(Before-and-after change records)

________

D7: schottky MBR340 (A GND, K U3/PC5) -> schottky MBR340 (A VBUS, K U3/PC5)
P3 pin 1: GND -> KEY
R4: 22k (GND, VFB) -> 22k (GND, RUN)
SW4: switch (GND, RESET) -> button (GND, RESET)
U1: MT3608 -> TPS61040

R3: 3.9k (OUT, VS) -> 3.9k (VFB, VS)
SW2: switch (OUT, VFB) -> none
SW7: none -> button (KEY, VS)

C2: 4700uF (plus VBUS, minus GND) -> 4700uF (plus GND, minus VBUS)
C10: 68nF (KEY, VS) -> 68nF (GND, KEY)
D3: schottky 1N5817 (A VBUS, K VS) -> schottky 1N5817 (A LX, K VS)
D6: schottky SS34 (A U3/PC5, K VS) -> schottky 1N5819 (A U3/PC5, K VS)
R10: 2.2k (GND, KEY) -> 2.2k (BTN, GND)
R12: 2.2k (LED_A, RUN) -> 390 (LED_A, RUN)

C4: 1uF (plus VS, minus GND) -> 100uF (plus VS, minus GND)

________

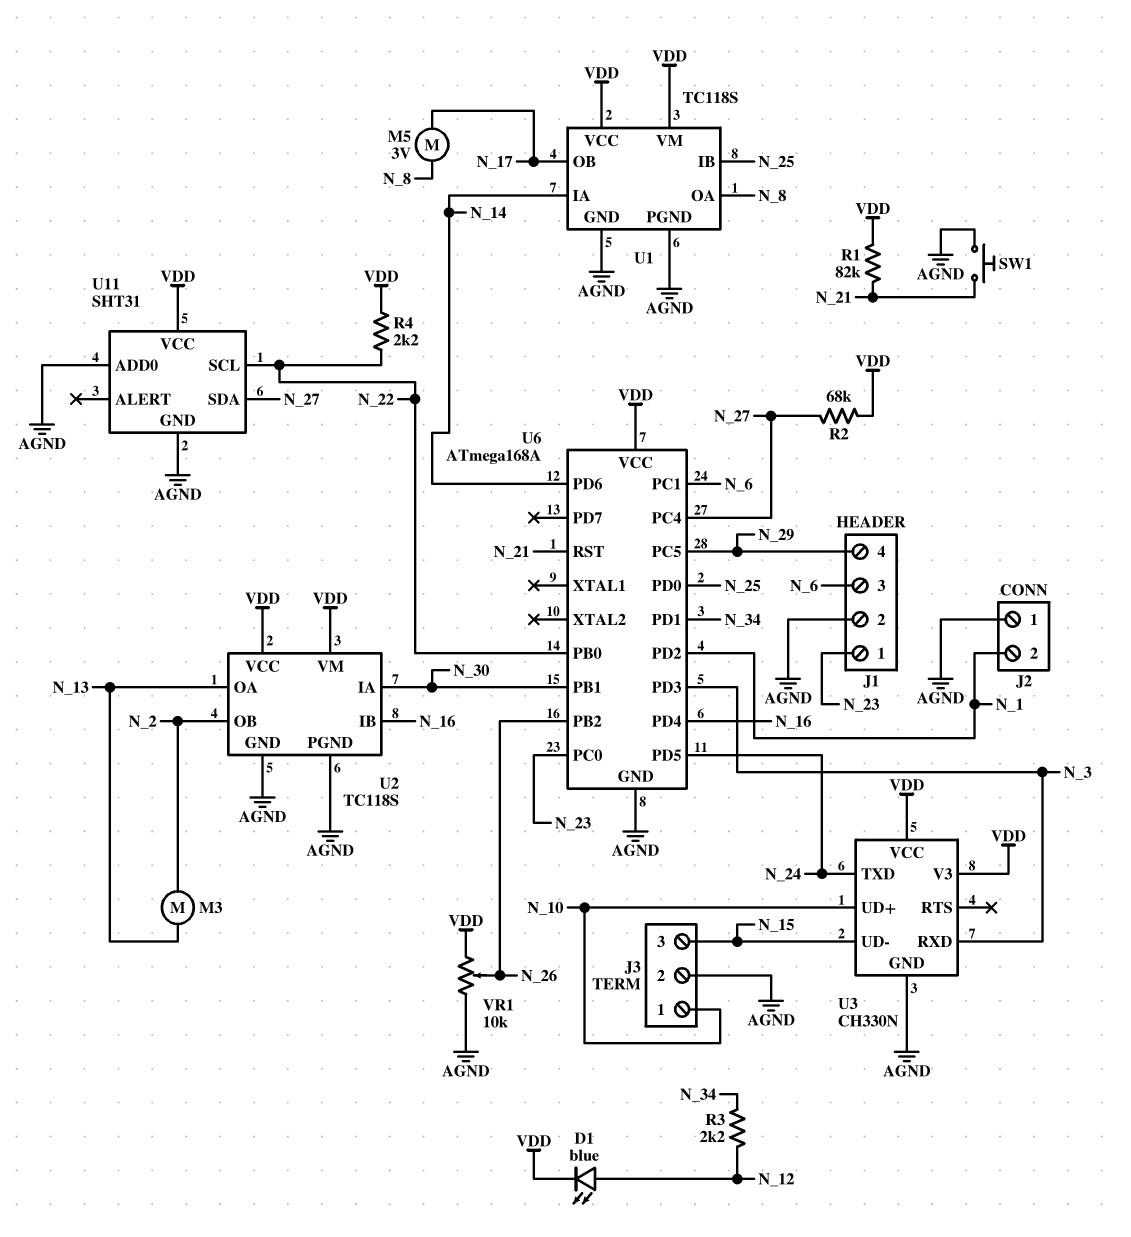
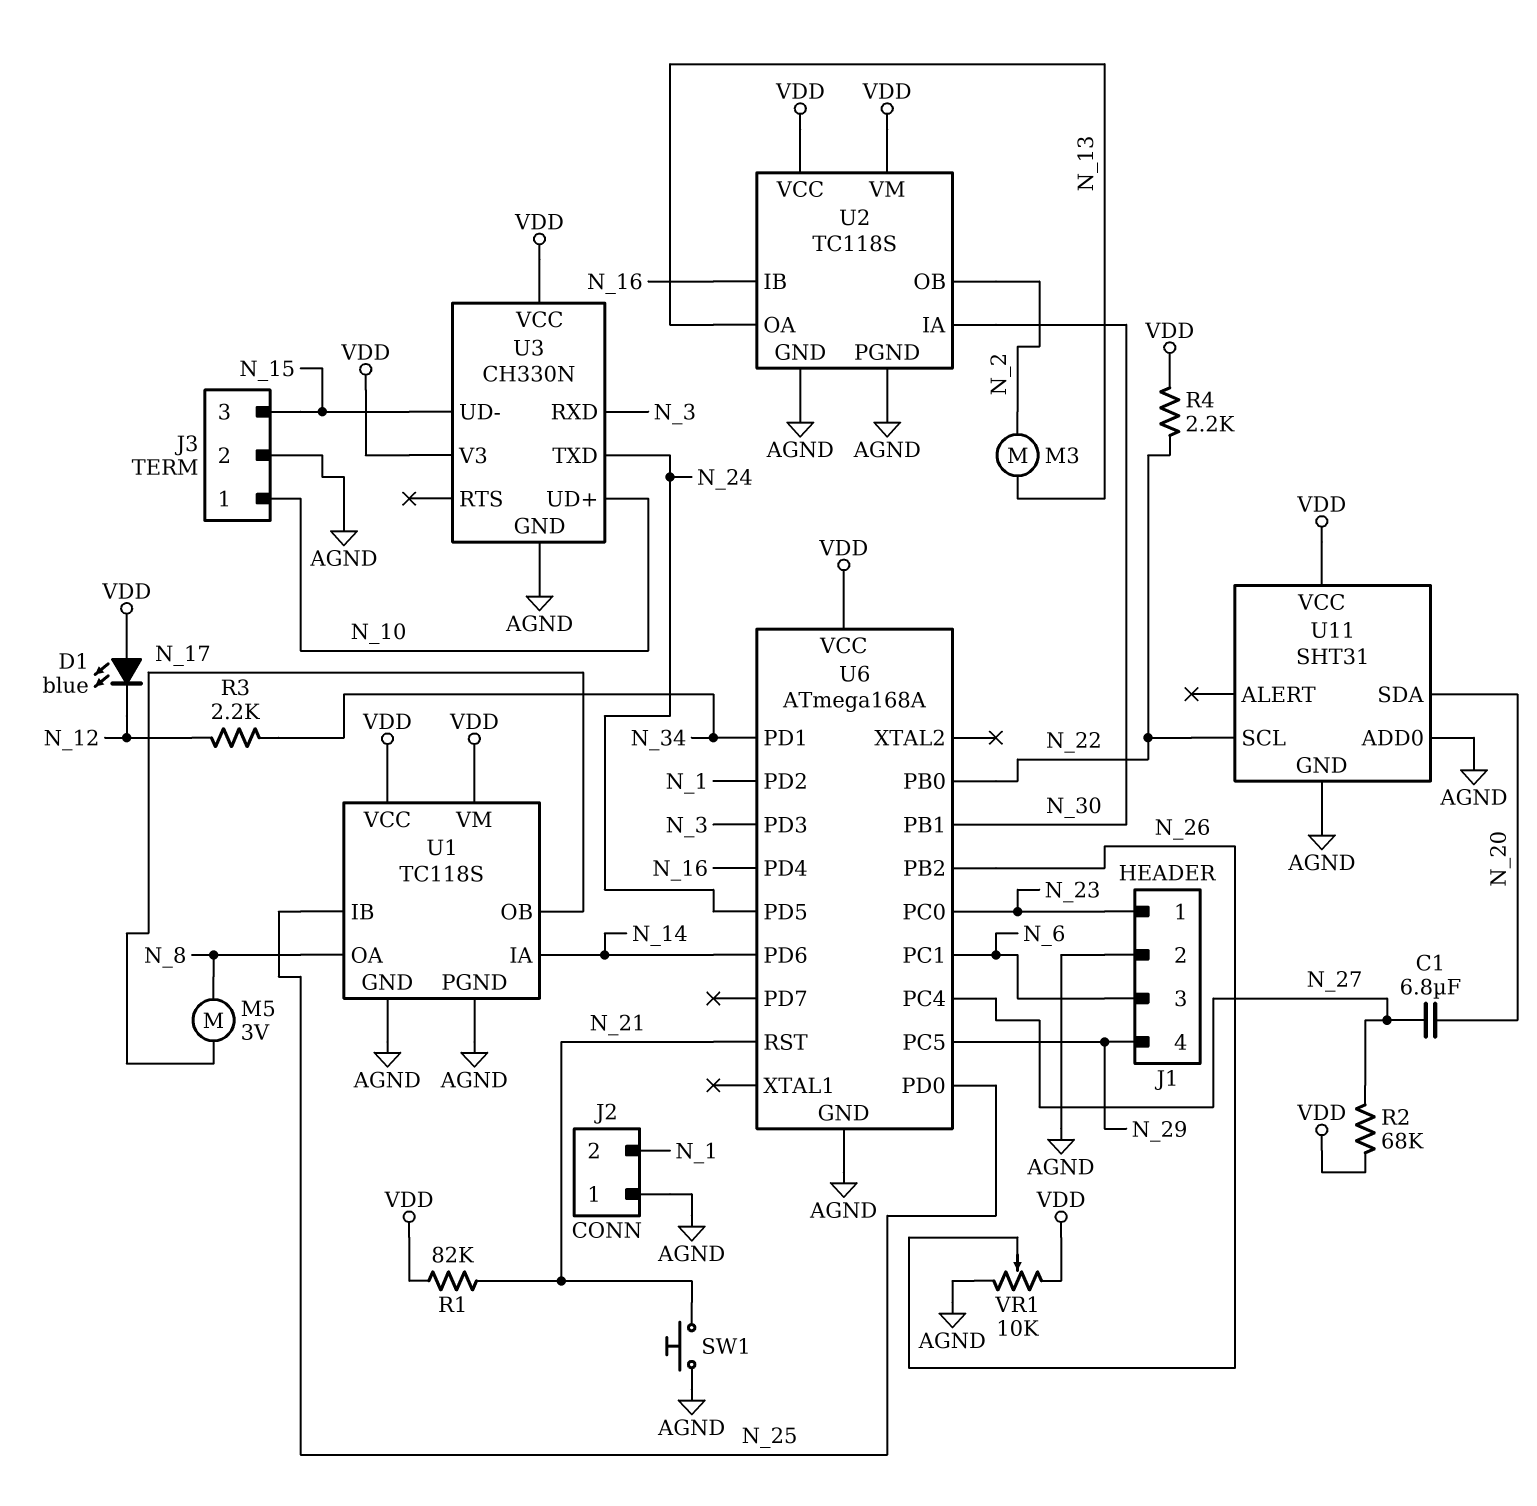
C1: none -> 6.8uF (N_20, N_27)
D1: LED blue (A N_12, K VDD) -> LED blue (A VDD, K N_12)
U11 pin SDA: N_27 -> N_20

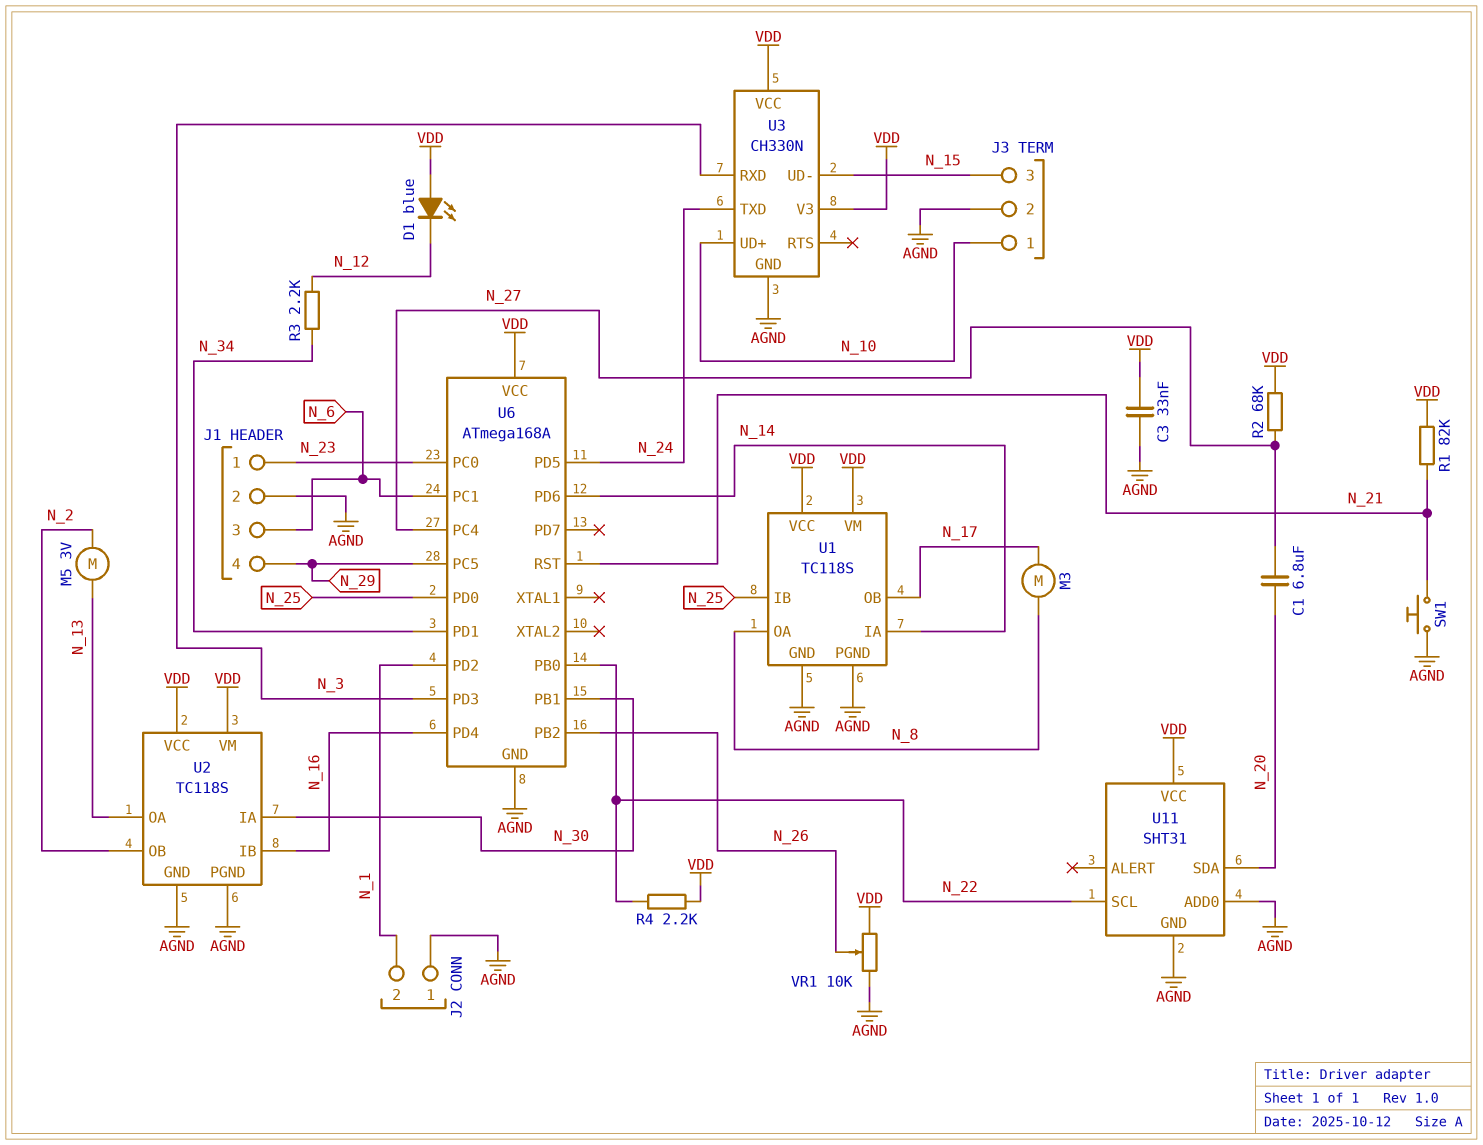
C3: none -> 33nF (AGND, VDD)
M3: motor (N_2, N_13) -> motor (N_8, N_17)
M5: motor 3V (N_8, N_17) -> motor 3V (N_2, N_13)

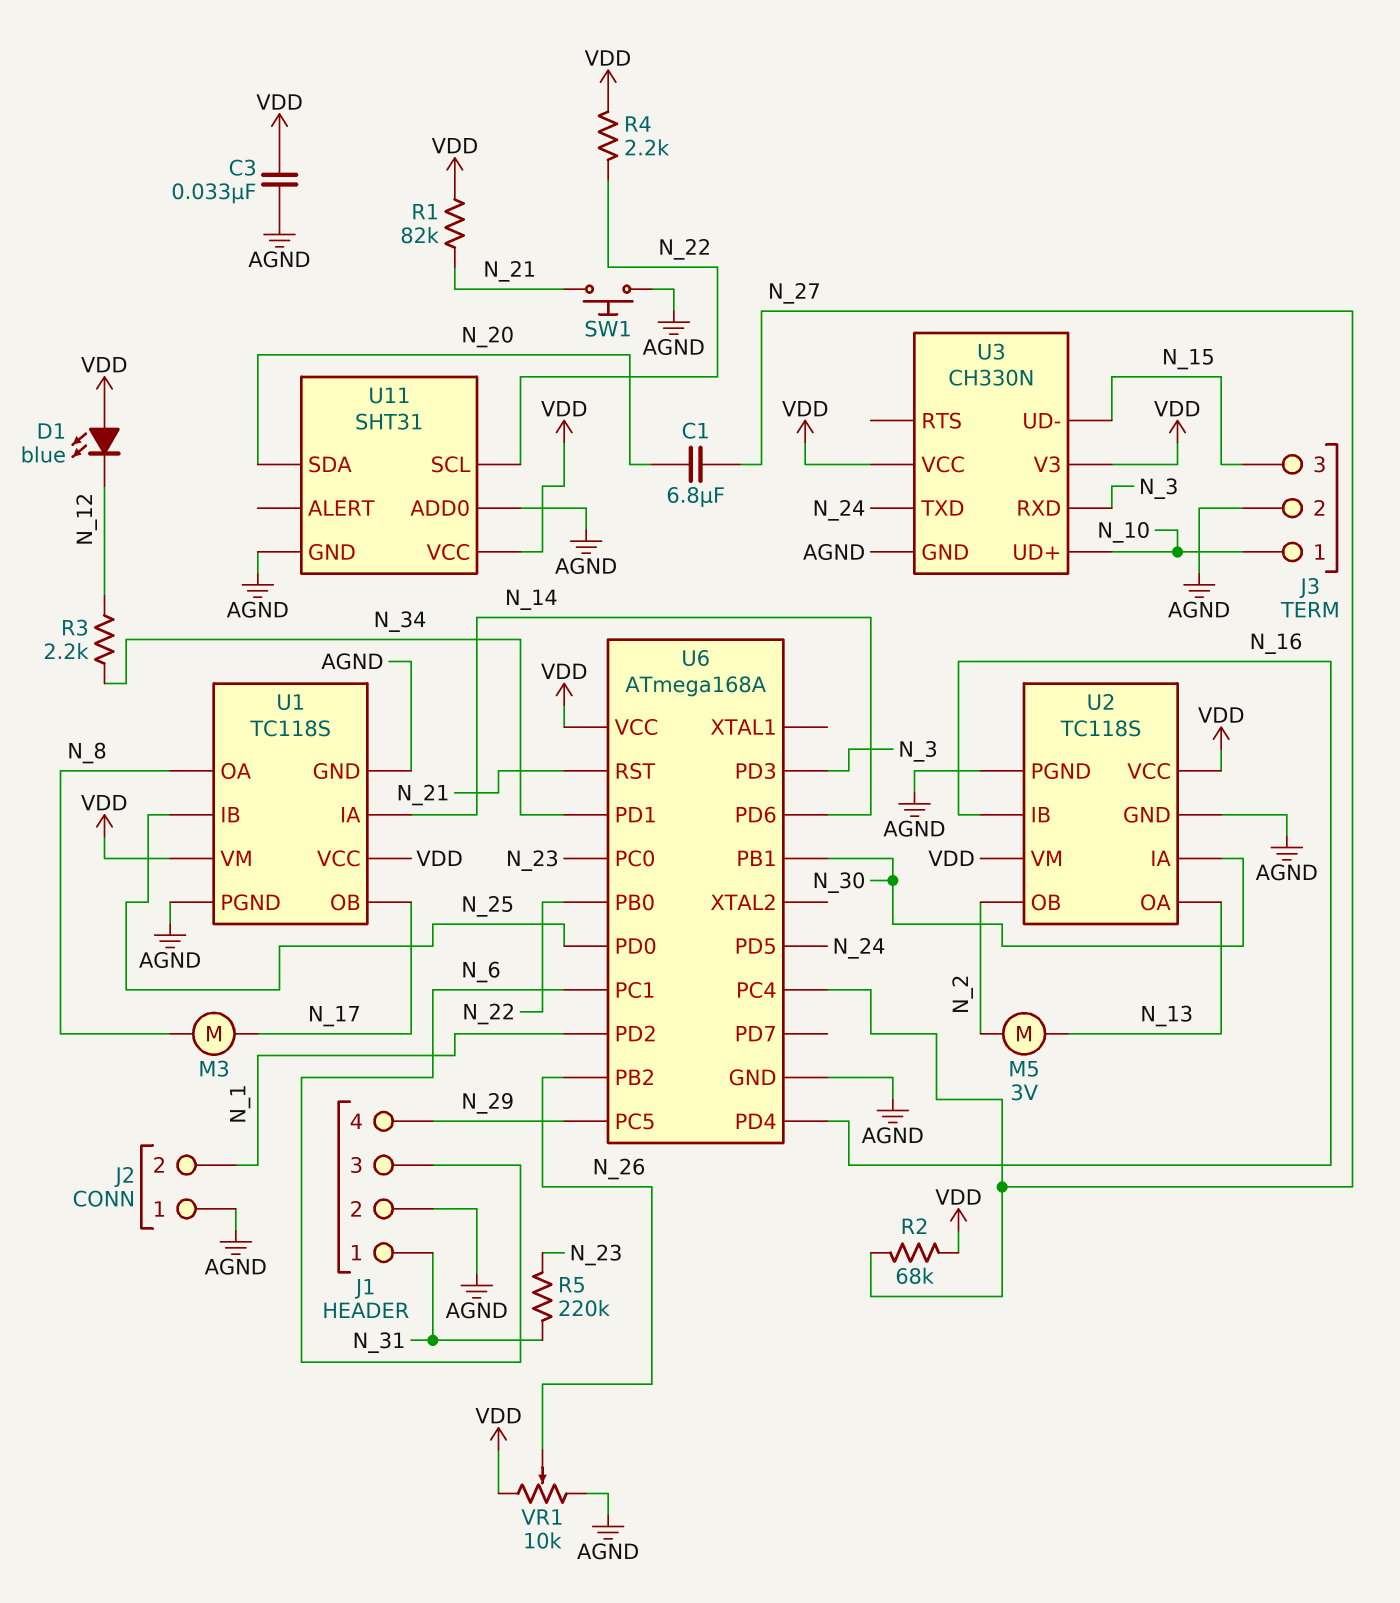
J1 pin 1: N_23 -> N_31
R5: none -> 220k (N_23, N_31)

________

• WORK TO COMPLETE:
Begin at the line that has "SW2: switch (OUT, VFB) -> none" in the entries above; stop after the line that has "C4: 1uF (plus". Transcribe exactly those lines and no others.

• FINISHED EXERCISE:
SW2: switch (OUT, VFB) -> none
SW7: none -> button (KEY, VS)

C2: 4700uF (plus VBUS, minus GND) -> 4700uF (plus GND, minus VBUS)
C10: 68nF (KEY, VS) -> 68nF (GND, KEY)
D3: schottky 1N5817 (A VBUS, K VS) -> schottky 1N5817 (A LX, K VS)
D6: schottky SS34 (A U3/PC5, K VS) -> schottky 1N5819 (A U3/PC5, K VS)
R10: 2.2k (GND, KEY) -> 2.2k (BTN, GND)
R12: 2.2k (LED_A, RUN) -> 390 (LED_A, RUN)

C4: 1uF (plus VS, minus GND) -> 100uF (plus VS, minus GND)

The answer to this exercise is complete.